__TASK DESCRIPTION__. What is wanted is an exact copy of the lines from the top of the listing through the line containing "orange watering can: 0 -> 2".
[[ DATA FOR THE TASK open ]]
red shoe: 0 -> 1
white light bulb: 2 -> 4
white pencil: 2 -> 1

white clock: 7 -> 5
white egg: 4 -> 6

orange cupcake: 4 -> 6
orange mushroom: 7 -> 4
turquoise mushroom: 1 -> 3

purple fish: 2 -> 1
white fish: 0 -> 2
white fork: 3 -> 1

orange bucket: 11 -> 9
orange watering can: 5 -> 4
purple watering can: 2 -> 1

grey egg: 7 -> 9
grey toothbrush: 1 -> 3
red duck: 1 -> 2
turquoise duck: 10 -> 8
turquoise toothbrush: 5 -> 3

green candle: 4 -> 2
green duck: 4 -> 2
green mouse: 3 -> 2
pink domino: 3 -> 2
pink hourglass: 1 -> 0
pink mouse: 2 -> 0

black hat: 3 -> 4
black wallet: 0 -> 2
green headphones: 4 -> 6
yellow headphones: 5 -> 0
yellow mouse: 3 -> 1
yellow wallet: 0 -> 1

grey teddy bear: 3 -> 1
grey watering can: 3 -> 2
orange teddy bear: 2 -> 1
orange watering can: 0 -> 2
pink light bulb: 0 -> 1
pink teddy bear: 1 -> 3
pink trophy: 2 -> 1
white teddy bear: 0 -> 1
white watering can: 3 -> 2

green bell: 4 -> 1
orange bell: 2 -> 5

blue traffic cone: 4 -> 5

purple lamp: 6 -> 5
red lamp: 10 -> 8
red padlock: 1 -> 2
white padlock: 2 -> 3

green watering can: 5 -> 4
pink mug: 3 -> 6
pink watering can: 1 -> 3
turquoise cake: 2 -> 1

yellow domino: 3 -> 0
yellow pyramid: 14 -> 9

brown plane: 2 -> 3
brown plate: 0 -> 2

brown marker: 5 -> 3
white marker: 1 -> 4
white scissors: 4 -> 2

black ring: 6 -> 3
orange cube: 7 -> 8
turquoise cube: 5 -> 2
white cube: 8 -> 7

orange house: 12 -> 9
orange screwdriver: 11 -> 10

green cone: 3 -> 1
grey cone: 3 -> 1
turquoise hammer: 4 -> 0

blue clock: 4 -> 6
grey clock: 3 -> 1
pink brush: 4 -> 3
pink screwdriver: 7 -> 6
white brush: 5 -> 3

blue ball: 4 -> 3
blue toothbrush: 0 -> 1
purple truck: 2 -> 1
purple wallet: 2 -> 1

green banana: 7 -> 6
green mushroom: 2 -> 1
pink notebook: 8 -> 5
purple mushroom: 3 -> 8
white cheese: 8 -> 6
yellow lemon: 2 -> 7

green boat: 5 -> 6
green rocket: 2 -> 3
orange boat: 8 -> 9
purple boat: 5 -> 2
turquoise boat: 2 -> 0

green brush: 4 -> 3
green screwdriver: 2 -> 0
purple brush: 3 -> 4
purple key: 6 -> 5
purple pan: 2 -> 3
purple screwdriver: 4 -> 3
[[ DATA FOR THE TASK closed ]]
__SOLUTION TO THIS PROBLEM__.
red shoe: 0 -> 1
white light bulb: 2 -> 4
white pencil: 2 -> 1

white clock: 7 -> 5
white egg: 4 -> 6

orange cupcake: 4 -> 6
orange mushroom: 7 -> 4
turquoise mushroom: 1 -> 3

purple fish: 2 -> 1
white fish: 0 -> 2
white fork: 3 -> 1

orange bucket: 11 -> 9
orange watering can: 5 -> 4
purple watering can: 2 -> 1

grey egg: 7 -> 9
grey toothbrush: 1 -> 3
red duck: 1 -> 2
turquoise duck: 10 -> 8
turquoise toothbrush: 5 -> 3

green candle: 4 -> 2
green duck: 4 -> 2
green mouse: 3 -> 2
pink domino: 3 -> 2
pink hourglass: 1 -> 0
pink mouse: 2 -> 0

black hat: 3 -> 4
black wallet: 0 -> 2
green headphones: 4 -> 6
yellow headphones: 5 -> 0
yellow mouse: 3 -> 1
yellow wallet: 0 -> 1

grey teddy bear: 3 -> 1
grey watering can: 3 -> 2
orange teddy bear: 2 -> 1
orange watering can: 0 -> 2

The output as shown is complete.